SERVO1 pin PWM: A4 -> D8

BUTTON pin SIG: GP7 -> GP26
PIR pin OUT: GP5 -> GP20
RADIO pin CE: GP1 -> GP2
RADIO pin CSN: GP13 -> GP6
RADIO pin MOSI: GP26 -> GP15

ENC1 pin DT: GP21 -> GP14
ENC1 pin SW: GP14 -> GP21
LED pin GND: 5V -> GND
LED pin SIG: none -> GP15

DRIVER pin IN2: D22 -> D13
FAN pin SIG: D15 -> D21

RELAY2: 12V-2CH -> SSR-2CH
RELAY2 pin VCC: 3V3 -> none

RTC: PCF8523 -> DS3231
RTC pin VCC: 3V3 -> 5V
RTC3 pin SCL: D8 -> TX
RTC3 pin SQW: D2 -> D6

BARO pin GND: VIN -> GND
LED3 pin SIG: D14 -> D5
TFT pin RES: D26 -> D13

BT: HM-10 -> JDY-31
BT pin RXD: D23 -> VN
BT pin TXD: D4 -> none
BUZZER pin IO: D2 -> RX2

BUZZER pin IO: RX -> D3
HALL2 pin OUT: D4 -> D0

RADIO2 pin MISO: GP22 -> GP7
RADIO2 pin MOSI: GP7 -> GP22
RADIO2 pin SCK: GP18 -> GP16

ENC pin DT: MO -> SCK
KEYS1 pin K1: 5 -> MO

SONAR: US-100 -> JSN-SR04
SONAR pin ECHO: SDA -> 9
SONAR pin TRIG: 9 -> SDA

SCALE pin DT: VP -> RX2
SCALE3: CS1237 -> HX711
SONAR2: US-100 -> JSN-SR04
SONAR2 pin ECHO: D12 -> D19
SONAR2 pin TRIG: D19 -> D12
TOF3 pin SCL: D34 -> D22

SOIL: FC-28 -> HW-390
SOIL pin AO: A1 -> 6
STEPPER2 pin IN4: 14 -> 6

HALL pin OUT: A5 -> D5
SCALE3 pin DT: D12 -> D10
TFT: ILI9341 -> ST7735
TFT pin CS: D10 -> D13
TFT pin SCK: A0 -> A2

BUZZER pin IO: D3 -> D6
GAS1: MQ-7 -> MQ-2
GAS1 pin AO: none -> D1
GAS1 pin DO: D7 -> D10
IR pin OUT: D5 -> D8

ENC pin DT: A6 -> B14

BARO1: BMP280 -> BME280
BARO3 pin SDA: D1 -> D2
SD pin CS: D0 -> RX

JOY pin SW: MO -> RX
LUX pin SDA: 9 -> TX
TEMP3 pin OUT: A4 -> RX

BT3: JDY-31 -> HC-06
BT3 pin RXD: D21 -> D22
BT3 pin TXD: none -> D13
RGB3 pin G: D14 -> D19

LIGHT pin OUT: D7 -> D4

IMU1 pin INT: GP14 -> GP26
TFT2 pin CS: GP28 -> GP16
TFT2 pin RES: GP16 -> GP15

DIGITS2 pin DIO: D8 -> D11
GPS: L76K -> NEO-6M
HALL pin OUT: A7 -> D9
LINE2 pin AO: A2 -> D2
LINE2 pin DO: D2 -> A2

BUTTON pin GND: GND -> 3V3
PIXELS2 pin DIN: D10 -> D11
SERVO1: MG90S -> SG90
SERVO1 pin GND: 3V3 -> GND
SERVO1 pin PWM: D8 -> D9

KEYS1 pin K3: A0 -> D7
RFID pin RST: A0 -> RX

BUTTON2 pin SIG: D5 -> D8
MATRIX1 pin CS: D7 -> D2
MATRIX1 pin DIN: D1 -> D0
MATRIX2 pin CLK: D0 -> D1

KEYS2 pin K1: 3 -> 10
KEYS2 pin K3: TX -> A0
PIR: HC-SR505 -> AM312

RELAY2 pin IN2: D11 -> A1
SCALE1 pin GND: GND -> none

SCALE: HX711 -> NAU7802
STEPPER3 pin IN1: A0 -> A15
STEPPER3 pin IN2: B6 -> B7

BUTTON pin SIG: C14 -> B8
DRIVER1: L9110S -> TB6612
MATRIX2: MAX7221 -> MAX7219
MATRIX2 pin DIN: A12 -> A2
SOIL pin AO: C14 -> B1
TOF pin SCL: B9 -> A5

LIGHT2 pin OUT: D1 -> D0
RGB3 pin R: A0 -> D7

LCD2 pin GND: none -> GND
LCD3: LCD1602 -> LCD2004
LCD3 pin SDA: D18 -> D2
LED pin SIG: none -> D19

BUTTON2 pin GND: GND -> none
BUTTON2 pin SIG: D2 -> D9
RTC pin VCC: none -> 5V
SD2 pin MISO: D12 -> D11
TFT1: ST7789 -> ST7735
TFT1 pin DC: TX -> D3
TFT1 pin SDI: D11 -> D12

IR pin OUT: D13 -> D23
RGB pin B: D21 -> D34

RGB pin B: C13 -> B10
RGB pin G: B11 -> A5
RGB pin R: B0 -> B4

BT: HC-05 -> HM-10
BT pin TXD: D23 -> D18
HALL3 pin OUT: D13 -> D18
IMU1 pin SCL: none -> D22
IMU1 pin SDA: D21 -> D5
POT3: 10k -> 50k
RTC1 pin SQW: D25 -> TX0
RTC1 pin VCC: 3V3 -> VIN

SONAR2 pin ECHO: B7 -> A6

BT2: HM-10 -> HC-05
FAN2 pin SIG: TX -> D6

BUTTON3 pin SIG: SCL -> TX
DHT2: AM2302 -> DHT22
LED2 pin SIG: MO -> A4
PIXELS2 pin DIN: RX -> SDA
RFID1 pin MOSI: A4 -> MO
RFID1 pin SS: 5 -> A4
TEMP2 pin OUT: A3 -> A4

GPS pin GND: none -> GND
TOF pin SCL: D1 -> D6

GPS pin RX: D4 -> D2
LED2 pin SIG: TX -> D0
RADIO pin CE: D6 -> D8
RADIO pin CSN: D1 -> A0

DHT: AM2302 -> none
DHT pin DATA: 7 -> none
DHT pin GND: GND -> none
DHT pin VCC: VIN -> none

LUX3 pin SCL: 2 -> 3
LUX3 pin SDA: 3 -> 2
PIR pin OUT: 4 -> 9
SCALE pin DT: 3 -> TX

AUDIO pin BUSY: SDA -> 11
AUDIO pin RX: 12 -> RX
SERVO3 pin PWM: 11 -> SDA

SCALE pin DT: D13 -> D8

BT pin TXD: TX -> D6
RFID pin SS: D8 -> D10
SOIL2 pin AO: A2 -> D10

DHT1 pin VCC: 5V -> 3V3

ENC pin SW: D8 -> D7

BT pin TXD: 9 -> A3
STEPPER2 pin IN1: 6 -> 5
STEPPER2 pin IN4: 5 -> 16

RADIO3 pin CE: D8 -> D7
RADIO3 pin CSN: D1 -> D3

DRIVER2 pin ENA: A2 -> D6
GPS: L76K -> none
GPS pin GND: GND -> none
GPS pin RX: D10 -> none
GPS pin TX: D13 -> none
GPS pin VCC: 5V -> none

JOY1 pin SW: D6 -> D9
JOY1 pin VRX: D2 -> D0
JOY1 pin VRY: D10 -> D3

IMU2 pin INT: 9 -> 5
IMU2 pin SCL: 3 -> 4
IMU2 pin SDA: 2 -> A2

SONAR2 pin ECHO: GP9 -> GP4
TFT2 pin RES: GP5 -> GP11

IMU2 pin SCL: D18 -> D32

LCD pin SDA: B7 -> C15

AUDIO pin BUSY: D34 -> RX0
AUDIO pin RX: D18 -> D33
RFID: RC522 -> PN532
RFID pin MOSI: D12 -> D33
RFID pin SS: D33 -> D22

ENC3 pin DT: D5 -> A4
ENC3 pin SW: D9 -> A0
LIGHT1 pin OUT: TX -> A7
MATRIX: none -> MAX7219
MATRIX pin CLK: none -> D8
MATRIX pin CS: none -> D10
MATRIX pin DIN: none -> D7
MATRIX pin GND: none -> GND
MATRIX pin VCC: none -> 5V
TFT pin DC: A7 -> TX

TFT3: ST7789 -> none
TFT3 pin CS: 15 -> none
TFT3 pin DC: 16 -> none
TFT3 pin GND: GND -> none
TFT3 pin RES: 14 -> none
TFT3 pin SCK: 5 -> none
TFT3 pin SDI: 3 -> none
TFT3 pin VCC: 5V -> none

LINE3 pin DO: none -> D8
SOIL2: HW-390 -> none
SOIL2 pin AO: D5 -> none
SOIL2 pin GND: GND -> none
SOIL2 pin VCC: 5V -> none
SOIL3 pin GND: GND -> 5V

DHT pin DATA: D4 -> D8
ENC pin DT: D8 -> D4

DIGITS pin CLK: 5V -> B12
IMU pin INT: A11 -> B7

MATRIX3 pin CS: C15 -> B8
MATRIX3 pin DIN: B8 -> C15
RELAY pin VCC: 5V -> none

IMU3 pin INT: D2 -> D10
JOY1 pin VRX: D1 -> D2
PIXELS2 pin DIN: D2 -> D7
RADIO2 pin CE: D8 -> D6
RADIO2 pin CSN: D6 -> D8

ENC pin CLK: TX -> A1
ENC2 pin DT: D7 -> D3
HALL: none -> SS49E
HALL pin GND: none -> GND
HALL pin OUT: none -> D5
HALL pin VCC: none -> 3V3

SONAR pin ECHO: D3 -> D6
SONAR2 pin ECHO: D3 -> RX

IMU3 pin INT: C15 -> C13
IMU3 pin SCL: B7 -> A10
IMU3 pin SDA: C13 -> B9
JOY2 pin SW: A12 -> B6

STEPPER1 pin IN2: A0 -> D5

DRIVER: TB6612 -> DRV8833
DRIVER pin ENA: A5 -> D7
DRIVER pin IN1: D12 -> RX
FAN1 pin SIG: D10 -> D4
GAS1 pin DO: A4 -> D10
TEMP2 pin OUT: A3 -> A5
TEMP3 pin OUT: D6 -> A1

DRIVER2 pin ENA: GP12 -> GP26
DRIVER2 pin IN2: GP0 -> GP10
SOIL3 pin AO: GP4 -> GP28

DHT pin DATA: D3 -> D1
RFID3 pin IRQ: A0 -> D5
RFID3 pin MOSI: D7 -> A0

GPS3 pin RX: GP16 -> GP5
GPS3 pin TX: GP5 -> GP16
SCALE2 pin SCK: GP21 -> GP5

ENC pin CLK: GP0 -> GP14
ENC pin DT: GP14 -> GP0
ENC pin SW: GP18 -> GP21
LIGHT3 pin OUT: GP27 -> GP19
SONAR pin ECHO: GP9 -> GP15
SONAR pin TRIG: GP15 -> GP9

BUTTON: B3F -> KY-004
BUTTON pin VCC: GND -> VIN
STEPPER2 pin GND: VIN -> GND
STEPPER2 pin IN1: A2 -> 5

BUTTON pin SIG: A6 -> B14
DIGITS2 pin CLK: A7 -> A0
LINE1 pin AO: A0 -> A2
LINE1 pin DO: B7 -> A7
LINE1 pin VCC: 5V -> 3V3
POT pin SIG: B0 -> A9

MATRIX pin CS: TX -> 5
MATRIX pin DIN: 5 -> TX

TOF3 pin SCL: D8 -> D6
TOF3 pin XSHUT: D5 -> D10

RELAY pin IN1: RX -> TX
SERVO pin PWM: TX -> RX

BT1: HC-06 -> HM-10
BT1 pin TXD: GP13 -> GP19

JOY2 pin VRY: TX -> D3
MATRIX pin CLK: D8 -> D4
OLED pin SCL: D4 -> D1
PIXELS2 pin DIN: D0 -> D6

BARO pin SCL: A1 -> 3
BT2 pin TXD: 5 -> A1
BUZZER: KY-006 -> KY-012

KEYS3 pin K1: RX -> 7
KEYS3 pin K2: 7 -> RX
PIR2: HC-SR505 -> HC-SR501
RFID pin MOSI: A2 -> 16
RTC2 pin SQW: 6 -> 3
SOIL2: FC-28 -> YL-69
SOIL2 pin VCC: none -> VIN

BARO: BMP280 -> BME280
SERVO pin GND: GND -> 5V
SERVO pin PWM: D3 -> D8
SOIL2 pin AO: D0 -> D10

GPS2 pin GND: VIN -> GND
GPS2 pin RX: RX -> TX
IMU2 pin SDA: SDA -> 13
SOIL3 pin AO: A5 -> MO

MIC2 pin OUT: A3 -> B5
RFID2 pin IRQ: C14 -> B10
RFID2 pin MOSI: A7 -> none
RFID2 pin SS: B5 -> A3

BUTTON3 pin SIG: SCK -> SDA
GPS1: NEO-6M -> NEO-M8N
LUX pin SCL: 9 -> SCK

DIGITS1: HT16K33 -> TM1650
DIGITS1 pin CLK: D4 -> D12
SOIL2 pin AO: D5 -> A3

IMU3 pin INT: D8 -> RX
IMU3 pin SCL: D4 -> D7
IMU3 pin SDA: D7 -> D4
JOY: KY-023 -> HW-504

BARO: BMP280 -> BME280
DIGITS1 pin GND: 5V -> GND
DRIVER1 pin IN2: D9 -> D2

> PROBLEM TO WORK ON
Would you copy, unchanged, the stretch of the records above that begins at the line containing "MATRIX2 pin DIN: A12 -> A2" and ends at the line containing "DHT2: AM2302 -> DHT22", and only that?

> RESPONSE BELOW
MATRIX2 pin DIN: A12 -> A2
SOIL pin AO: C14 -> B1
TOF pin SCL: B9 -> A5

LIGHT2 pin OUT: D1 -> D0
RGB3 pin R: A0 -> D7

LCD2 pin GND: none -> GND
LCD3: LCD1602 -> LCD2004
LCD3 pin SDA: D18 -> D2
LED pin SIG: none -> D19

BUTTON2 pin GND: GND -> none
BUTTON2 pin SIG: D2 -> D9
RTC pin VCC: none -> 5V
SD2 pin MISO: D12 -> D11
TFT1: ST7789 -> ST7735
TFT1 pin DC: TX -> D3
TFT1 pin SDI: D11 -> D12

IR pin OUT: D13 -> D23
RGB pin B: D21 -> D34

RGB pin B: C13 -> B10
RGB pin G: B11 -> A5
RGB pin R: B0 -> B4

BT: HC-05 -> HM-10
BT pin TXD: D23 -> D18
HALL3 pin OUT: D13 -> D18
IMU1 pin SCL: none -> D22
IMU1 pin SDA: D21 -> D5
POT3: 10k -> 50k
RTC1 pin SQW: D25 -> TX0
RTC1 pin VCC: 3V3 -> VIN

SONAR2 pin ECHO: B7 -> A6

BT2: HM-10 -> HC-05
FAN2 pin SIG: TX -> D6

BUTTON3 pin SIG: SCL -> TX
DHT2: AM2302 -> DHT22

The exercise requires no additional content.